What the exercise asks ▸ Work through the data and report how many lines include the string "door", giving the number alone.

(Object state change records)
>>>>
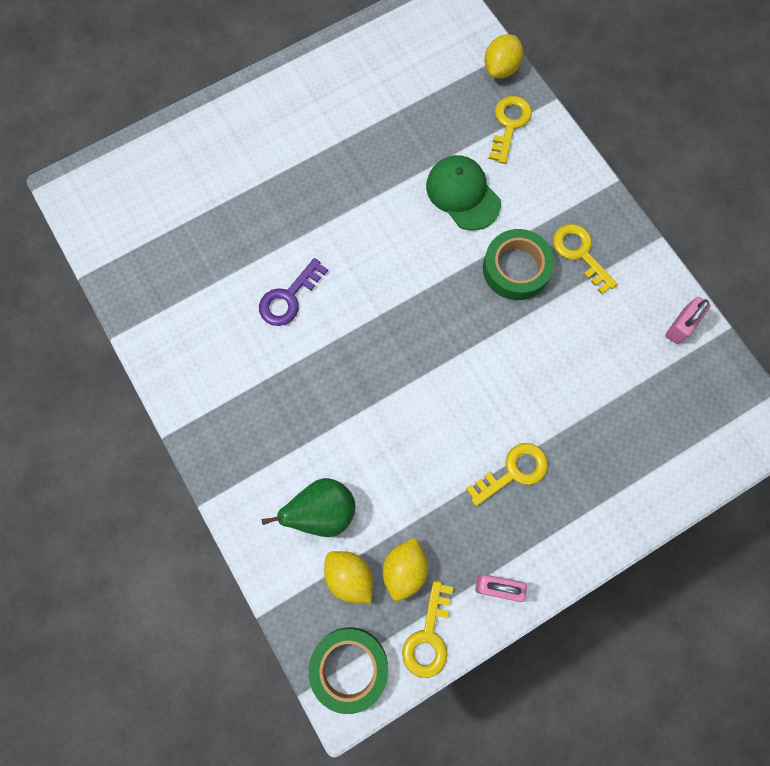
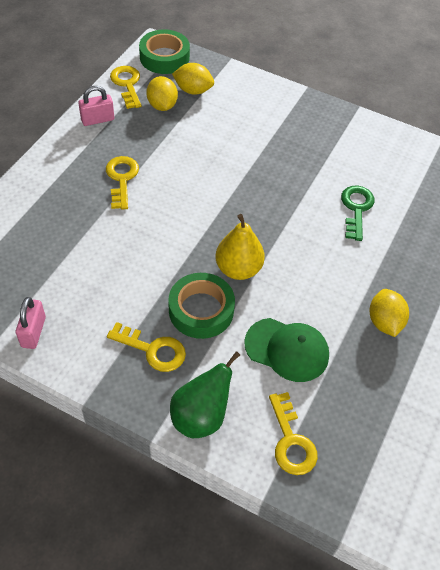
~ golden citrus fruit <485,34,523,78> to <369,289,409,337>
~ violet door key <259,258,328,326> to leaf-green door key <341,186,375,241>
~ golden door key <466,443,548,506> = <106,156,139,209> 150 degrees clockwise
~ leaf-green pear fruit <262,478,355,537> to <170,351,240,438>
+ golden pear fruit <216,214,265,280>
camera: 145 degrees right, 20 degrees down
<<<<
Problem solution ▸ 2